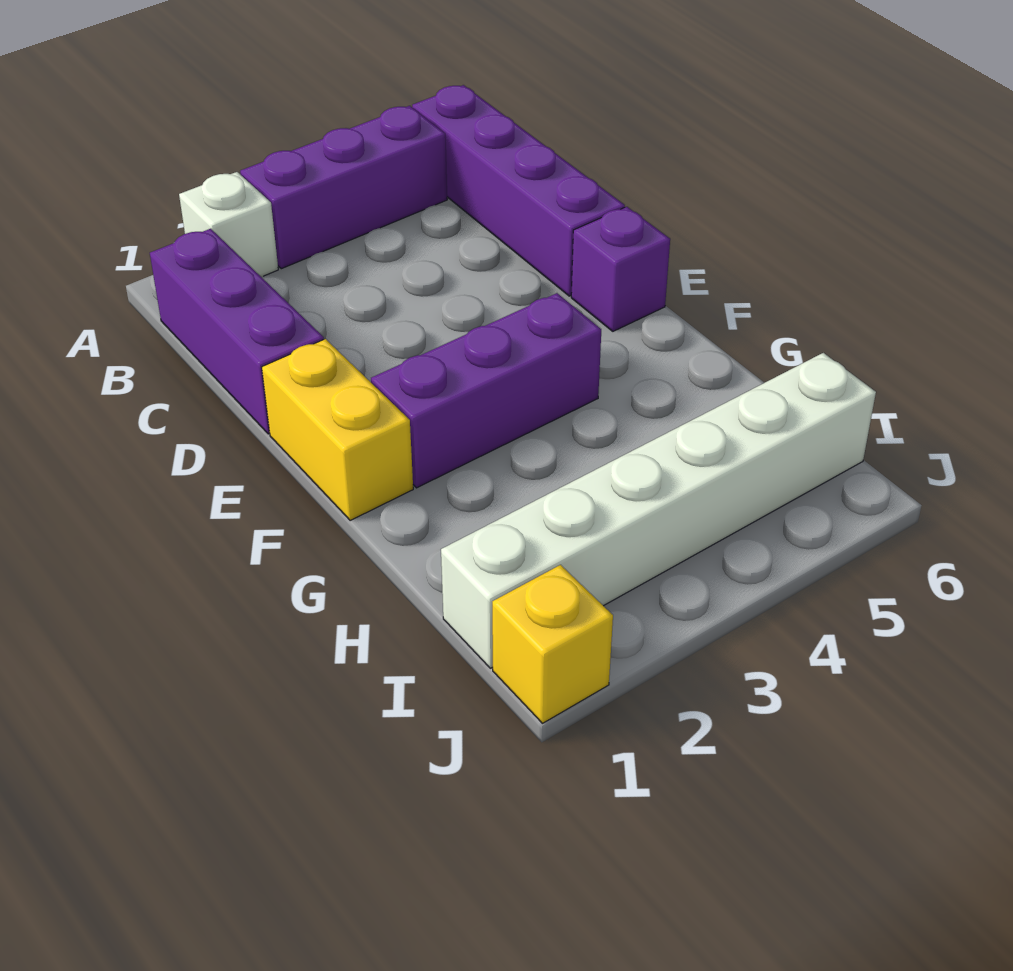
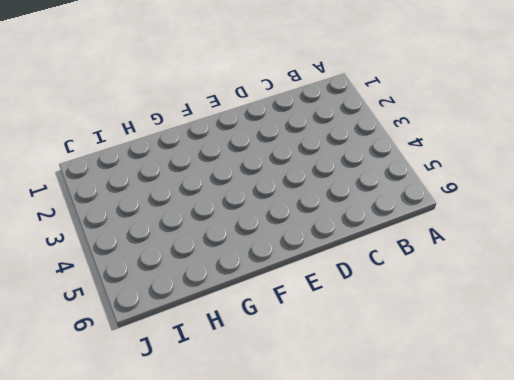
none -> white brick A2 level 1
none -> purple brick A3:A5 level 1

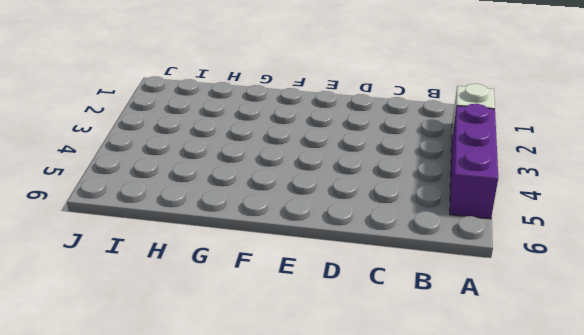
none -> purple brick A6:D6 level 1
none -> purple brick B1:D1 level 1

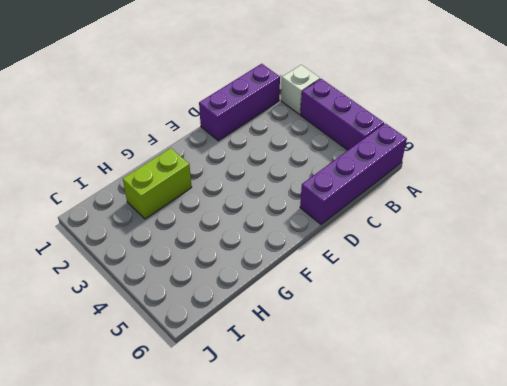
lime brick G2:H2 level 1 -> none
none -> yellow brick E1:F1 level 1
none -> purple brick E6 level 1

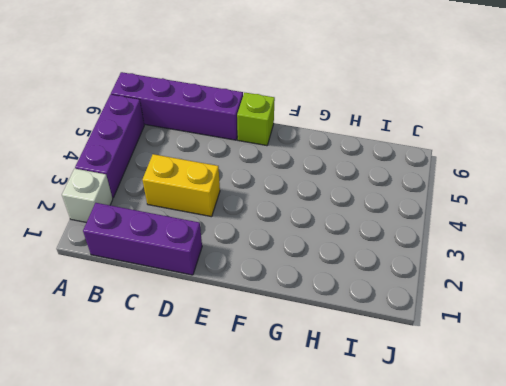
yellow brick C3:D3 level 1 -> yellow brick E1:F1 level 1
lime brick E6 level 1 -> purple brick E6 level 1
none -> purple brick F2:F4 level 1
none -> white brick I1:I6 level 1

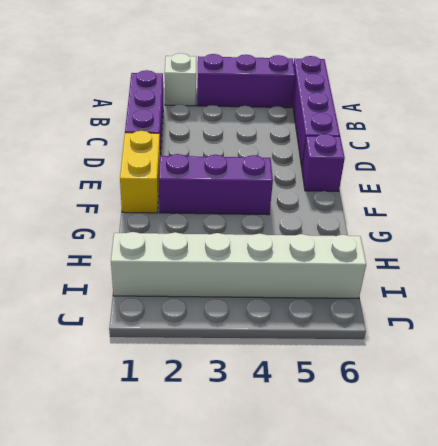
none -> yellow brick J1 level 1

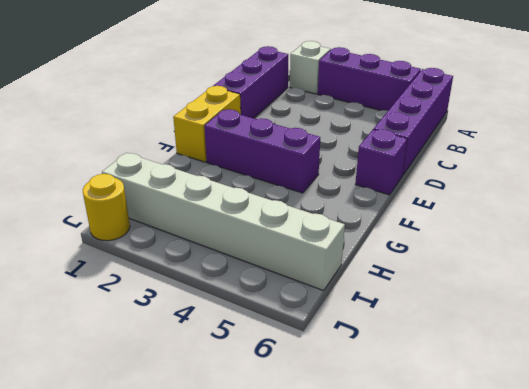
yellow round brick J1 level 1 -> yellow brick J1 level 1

○ ○ ○ ○ ○ ○ ○

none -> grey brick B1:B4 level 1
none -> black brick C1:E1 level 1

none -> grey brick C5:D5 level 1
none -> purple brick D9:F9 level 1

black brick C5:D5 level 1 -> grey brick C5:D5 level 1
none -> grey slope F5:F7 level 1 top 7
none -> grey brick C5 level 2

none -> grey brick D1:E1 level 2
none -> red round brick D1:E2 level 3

○ ○ ○ ○ ○ ○ ○

Directions
For this exercise, find all lines in the records containing the word "yellow" and copy them.

Response area
none -> yellow brick E1:F1 level 1
yellow brick C3:D3 level 1 -> yellow brick E1:F1 level 1
none -> yellow brick J1 level 1
yellow round brick J1 level 1 -> yellow brick J1 level 1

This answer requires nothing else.